INSTRUCTIONS TO FOLLOW: Please repeat the material below word for word, beginning at its first line and stopping after the line that contains "blue semicircle: moved 3 px up".

___ PROVIDED INFORMATION

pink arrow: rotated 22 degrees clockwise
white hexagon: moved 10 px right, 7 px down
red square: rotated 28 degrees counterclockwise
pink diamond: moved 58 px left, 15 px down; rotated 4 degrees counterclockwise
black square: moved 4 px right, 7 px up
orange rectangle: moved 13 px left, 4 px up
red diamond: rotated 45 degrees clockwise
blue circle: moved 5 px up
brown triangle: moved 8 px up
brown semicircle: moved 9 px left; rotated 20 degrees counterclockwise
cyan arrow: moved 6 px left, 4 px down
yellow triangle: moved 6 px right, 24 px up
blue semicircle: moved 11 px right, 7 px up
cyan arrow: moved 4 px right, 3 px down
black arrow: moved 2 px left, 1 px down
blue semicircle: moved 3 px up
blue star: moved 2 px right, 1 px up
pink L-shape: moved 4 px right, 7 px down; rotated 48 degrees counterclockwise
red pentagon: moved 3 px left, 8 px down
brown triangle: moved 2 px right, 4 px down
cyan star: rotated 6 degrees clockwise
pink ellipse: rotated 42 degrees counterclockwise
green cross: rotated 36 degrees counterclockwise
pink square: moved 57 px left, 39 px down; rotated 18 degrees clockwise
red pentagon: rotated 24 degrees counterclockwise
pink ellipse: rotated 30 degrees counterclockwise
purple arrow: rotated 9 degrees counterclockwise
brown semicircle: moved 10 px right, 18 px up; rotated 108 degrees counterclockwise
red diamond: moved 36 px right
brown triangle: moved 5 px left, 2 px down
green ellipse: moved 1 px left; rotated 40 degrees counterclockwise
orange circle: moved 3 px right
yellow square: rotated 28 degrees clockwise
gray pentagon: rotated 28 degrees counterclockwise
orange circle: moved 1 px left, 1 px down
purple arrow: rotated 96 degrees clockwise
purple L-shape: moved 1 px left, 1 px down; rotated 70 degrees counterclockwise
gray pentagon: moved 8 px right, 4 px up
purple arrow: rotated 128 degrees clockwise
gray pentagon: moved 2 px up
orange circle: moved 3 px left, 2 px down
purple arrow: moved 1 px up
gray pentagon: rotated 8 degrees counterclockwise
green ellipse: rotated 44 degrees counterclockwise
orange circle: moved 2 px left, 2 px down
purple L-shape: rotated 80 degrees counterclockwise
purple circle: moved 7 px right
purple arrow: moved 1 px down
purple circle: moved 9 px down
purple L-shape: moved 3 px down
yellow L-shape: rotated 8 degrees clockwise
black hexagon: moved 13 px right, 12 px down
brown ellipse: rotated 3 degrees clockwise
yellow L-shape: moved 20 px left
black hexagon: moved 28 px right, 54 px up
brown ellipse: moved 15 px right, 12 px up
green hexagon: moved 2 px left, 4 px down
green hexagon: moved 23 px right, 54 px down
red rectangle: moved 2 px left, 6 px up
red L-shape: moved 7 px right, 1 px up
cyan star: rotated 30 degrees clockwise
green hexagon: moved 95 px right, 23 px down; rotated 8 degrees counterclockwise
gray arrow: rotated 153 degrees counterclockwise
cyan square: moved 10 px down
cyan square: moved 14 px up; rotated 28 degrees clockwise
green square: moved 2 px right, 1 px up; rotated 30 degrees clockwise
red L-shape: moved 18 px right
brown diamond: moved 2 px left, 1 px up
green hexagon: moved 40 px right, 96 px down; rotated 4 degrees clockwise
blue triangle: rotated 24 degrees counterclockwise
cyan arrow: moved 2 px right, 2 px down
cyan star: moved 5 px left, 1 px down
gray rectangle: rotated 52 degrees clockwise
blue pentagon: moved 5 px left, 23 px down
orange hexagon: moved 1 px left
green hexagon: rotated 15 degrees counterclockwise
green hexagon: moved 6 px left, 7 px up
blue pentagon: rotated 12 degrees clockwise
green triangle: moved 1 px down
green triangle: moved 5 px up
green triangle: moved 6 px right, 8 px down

______

RESULT:
pink arrow: rotated 22 degrees clockwise
white hexagon: moved 10 px right, 7 px down
red square: rotated 28 degrees counterclockwise
pink diamond: moved 58 px left, 15 px down; rotated 4 degrees counterclockwise
black square: moved 4 px right, 7 px up
orange rectangle: moved 13 px left, 4 px up
red diamond: rotated 45 degrees clockwise
blue circle: moved 5 px up
brown triangle: moved 8 px up
brown semicircle: moved 9 px left; rotated 20 degrees counterclockwise
cyan arrow: moved 6 px left, 4 px down
yellow triangle: moved 6 px right, 24 px up
blue semicircle: moved 11 px right, 7 px up
cyan arrow: moved 4 px right, 3 px down
black arrow: moved 2 px left, 1 px down
blue semicircle: moved 3 px up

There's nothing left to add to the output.